- WORK REQUEST
Copy out every line of the records where the string "flashlight" occurs.

- SUPPLIED DATA

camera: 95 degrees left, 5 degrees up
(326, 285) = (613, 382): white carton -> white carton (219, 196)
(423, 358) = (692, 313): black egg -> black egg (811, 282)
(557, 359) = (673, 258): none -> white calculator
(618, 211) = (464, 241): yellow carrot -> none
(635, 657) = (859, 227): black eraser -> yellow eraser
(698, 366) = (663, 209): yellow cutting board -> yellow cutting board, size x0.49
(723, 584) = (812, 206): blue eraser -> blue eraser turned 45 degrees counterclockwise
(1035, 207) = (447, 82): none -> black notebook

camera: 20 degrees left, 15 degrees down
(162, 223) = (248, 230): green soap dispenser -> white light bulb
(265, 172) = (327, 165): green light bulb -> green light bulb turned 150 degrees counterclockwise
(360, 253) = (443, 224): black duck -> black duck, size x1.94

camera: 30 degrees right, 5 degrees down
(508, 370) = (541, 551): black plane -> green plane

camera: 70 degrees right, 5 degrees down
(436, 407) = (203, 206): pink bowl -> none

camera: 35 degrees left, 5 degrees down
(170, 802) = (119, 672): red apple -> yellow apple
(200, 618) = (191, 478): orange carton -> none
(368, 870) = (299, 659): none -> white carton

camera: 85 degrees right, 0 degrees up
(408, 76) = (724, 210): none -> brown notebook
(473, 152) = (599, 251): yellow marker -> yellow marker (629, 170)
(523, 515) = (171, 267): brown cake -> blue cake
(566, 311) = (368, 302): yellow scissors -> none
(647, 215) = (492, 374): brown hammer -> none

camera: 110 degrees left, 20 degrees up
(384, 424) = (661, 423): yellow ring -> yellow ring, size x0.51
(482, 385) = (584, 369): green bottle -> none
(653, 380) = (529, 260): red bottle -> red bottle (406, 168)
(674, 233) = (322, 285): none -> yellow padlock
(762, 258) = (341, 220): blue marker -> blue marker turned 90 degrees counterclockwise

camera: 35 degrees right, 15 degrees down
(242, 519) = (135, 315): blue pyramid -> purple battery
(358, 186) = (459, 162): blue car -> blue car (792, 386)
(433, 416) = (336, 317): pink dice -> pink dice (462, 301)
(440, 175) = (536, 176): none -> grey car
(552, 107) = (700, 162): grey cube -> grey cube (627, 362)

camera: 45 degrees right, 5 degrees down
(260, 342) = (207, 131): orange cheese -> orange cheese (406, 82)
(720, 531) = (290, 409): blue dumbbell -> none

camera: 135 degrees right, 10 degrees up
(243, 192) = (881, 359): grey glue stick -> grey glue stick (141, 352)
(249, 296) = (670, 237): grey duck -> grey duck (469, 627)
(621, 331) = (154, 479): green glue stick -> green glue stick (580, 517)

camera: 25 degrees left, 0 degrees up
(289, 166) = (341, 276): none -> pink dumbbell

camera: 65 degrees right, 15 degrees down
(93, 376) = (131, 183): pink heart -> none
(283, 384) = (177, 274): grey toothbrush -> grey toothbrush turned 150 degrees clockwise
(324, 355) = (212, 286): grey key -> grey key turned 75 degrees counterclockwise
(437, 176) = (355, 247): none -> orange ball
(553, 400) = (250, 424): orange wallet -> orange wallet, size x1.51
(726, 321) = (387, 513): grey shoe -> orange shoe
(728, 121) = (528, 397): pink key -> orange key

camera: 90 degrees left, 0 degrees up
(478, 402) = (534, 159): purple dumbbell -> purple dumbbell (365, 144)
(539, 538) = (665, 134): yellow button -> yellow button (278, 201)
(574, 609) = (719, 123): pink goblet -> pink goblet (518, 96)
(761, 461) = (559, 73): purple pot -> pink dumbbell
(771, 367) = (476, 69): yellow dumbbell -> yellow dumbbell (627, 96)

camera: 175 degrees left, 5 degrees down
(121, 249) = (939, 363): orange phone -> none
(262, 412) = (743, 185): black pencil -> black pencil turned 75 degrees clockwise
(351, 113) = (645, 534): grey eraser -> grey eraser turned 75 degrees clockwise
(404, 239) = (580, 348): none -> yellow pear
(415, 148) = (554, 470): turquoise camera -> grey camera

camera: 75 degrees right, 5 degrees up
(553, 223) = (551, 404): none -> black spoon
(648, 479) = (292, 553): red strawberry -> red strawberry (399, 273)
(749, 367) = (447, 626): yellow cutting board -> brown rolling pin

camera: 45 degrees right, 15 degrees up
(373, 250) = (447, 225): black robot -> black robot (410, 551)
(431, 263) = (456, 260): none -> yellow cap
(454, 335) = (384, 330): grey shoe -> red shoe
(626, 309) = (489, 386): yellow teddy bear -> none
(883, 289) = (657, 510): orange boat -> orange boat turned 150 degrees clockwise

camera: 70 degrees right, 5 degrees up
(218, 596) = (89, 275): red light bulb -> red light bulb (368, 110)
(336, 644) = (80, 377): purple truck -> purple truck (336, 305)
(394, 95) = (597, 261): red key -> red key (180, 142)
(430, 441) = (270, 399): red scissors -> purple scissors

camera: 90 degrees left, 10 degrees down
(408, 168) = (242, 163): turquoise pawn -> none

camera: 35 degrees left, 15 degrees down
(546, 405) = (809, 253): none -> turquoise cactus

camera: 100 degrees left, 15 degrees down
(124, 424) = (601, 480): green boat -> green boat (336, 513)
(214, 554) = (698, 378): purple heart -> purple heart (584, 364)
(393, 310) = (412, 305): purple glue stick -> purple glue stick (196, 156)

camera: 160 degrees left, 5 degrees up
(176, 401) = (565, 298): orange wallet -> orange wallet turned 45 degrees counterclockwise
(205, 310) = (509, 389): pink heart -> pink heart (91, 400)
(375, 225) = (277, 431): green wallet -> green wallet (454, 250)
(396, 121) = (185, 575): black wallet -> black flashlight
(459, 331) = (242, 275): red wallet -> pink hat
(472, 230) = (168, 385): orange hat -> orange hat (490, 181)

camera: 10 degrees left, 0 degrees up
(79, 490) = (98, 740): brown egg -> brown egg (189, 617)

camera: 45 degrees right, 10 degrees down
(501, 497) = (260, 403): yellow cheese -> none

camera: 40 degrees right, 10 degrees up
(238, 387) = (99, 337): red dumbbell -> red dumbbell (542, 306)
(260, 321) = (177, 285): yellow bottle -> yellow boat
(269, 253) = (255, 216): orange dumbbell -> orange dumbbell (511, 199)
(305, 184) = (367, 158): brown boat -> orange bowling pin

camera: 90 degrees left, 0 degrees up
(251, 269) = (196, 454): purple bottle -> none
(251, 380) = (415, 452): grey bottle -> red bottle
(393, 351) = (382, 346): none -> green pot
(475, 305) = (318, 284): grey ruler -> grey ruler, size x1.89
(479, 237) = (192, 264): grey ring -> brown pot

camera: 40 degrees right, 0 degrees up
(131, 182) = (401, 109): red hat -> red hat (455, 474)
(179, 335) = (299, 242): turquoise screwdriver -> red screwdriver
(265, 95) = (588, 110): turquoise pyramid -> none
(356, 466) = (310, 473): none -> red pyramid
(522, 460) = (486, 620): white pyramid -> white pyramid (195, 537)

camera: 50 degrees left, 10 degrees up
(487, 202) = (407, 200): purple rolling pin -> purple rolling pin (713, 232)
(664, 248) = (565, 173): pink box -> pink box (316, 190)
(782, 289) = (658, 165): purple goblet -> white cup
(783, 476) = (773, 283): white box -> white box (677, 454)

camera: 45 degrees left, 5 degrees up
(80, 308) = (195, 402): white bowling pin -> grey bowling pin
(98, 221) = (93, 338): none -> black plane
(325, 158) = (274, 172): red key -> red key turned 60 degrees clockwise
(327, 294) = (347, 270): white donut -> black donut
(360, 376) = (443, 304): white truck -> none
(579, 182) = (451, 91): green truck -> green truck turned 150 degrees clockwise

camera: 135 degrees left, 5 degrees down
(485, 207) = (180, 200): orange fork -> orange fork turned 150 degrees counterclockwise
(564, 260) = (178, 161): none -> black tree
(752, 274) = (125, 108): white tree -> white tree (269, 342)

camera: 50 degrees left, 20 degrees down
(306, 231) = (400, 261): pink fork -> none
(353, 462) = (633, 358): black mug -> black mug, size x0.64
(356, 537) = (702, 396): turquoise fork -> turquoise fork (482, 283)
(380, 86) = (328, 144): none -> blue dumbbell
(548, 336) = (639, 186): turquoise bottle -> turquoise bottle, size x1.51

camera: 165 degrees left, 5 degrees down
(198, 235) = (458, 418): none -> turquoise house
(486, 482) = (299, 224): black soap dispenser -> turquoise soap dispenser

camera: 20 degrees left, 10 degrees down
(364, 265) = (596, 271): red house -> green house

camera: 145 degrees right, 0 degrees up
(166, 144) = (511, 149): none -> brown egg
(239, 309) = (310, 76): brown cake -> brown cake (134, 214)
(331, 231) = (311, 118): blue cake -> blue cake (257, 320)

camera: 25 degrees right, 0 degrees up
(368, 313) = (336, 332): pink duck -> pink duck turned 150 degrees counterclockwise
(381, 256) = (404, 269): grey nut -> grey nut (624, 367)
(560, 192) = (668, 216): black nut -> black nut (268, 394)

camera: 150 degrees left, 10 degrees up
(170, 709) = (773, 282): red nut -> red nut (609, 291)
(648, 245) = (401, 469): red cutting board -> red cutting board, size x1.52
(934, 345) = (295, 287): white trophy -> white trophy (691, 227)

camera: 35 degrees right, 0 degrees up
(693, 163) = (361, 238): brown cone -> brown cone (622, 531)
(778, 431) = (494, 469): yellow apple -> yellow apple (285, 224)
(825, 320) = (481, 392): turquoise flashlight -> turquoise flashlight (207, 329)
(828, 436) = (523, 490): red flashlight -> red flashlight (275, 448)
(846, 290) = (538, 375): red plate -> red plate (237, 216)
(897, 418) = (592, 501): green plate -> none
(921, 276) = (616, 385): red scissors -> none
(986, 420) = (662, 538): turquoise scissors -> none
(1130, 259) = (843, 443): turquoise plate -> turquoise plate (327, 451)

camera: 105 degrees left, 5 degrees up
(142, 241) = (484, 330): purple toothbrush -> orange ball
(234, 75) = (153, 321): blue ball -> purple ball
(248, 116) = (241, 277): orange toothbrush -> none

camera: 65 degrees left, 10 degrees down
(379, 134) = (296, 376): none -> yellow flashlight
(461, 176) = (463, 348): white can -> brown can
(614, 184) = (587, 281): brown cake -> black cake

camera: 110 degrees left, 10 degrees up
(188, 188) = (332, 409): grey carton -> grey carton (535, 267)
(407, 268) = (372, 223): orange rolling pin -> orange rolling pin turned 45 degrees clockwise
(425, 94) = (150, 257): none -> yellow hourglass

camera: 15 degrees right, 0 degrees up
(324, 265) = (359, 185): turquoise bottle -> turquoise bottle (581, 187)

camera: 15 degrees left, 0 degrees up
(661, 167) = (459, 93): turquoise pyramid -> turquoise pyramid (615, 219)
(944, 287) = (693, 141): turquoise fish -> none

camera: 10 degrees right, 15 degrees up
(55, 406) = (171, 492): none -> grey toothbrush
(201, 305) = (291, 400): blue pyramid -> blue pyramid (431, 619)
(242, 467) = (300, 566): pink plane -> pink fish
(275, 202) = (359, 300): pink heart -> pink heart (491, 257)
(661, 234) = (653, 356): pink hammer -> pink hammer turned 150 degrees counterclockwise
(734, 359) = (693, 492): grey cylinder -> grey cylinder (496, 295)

- RESPONSE TO THIS EXERCISE
(396, 121) = (185, 575): black wallet -> black flashlight
(825, 320) = (481, 392): turquoise flashlight -> turquoise flashlight (207, 329)
(828, 436) = (523, 490): red flashlight -> red flashlight (275, 448)
(379, 134) = (296, 376): none -> yellow flashlight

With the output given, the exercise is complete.